Task prompt:
Each entry should be set down exactly as written, except for any picture it holds.

::: Information provided :::

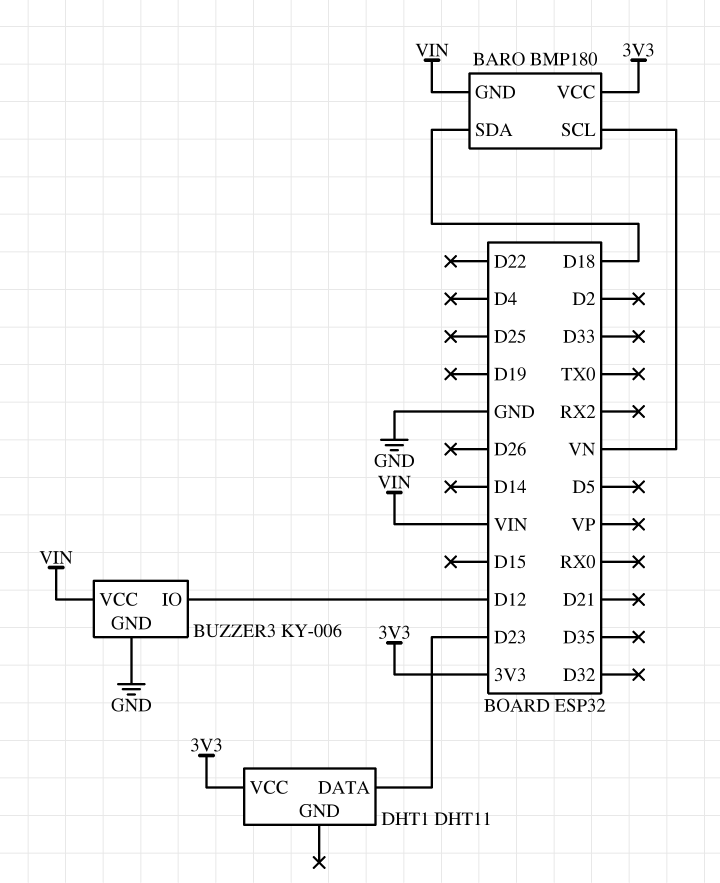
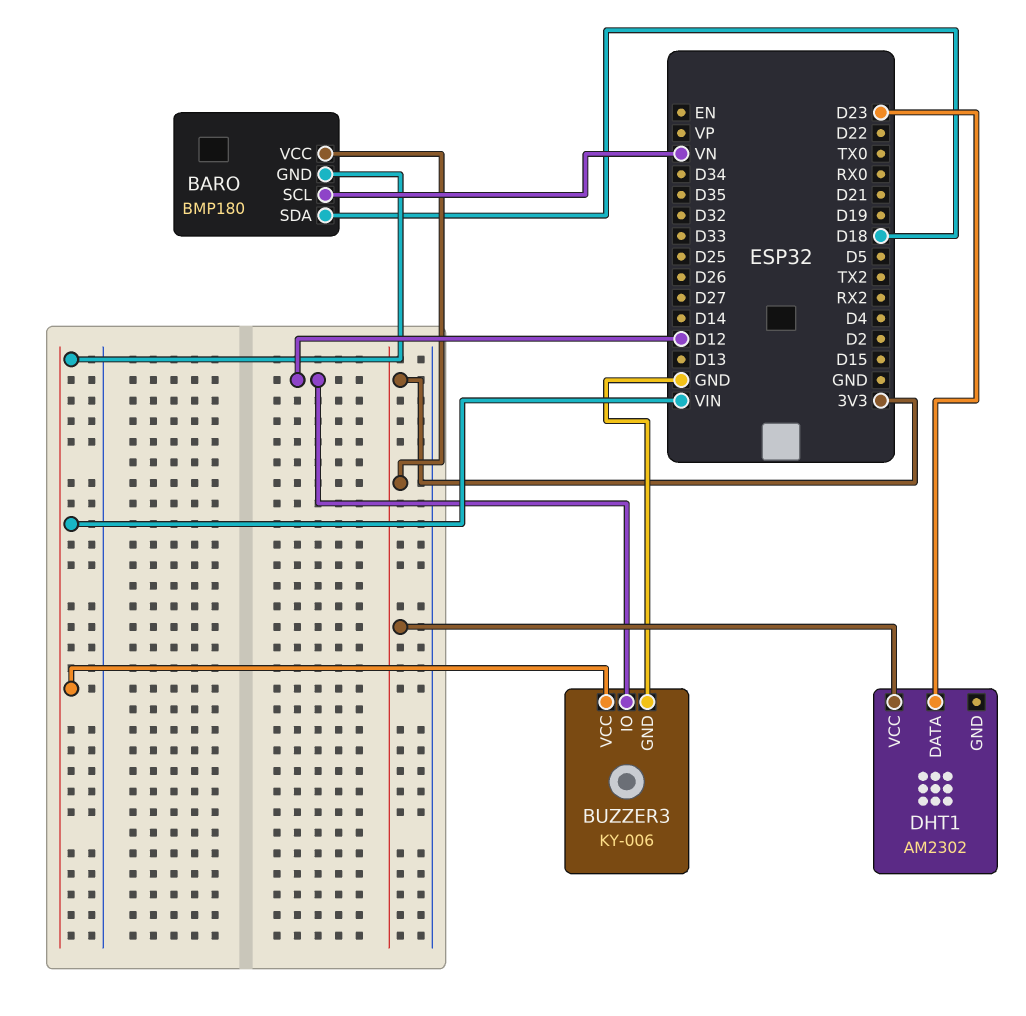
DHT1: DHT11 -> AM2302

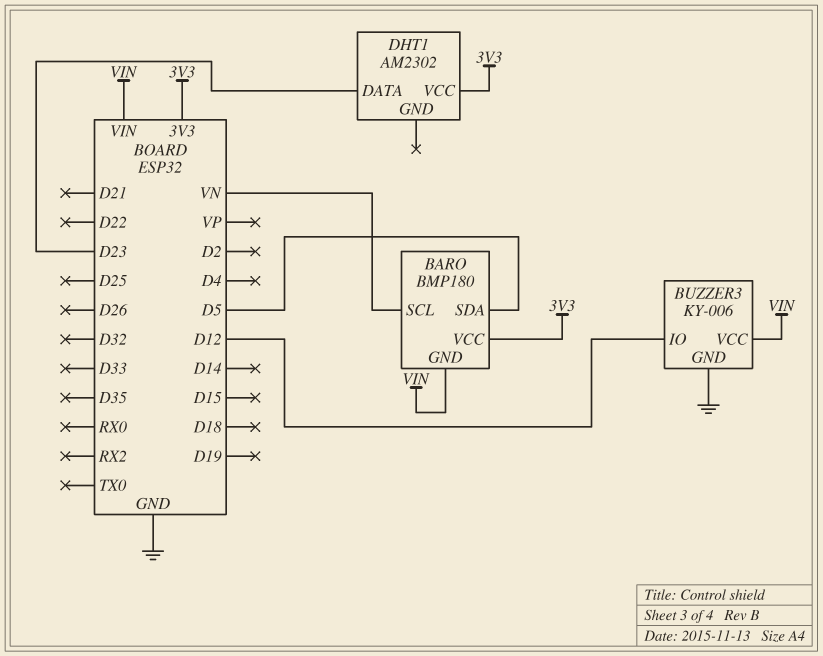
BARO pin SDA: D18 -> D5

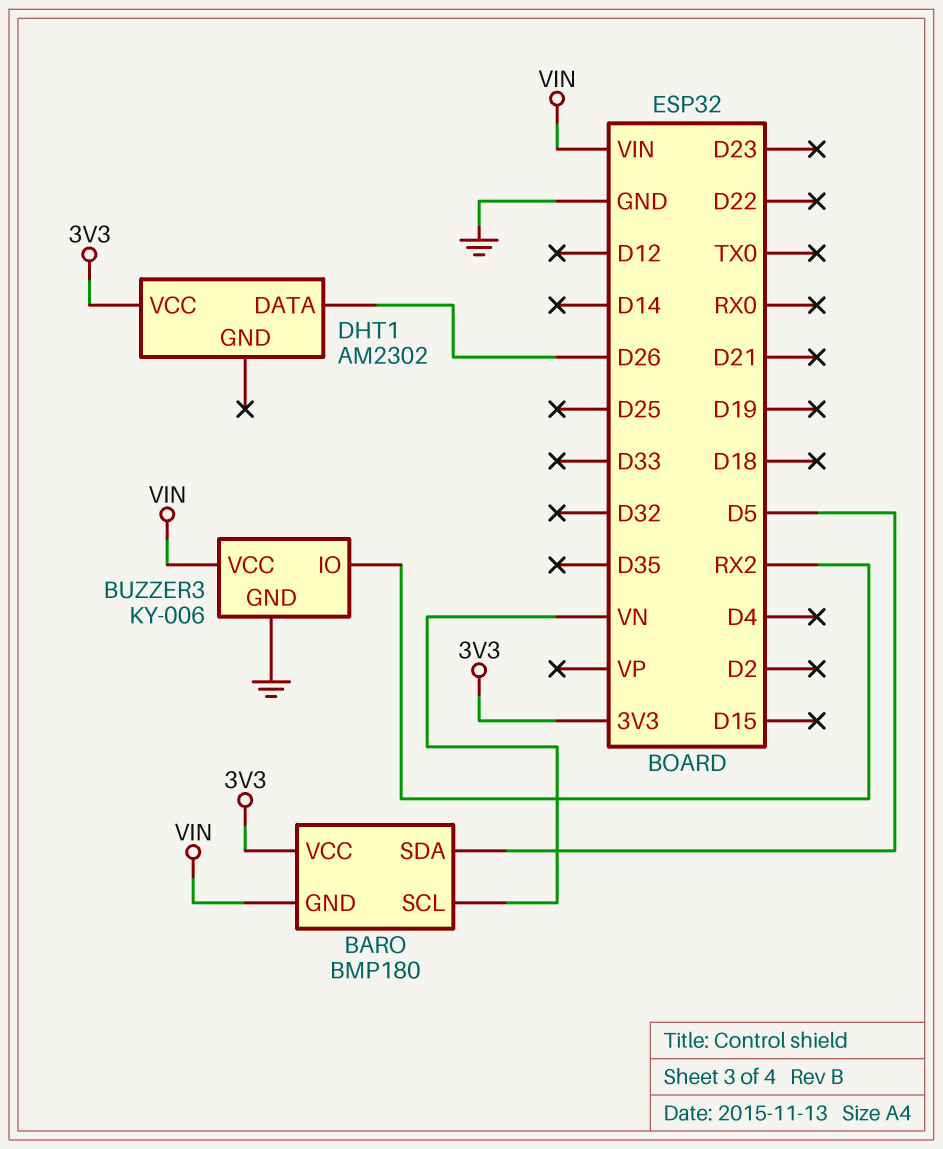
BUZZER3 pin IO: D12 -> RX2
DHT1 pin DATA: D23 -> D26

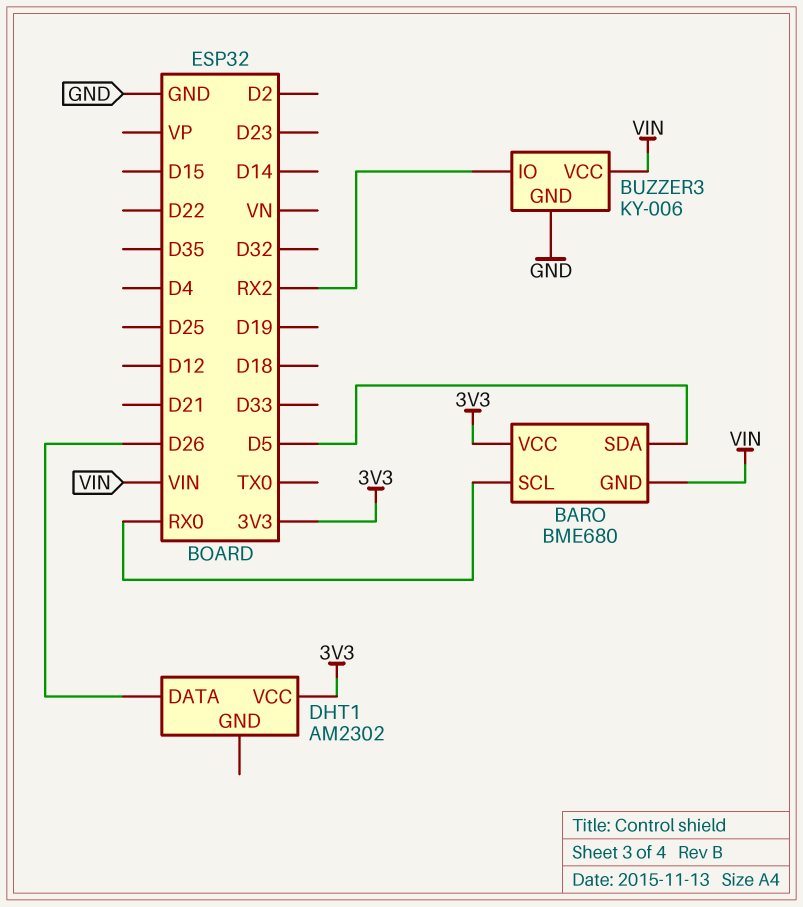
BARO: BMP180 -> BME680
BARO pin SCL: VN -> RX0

:::

Written response:
DHT1: DHT11 -> AM2302

BARO pin SDA: D18 -> D5

BUZZER3 pin IO: D12 -> RX2
DHT1 pin DATA: D23 -> D26

BARO: BMP180 -> BME680
BARO pin SCL: VN -> RX0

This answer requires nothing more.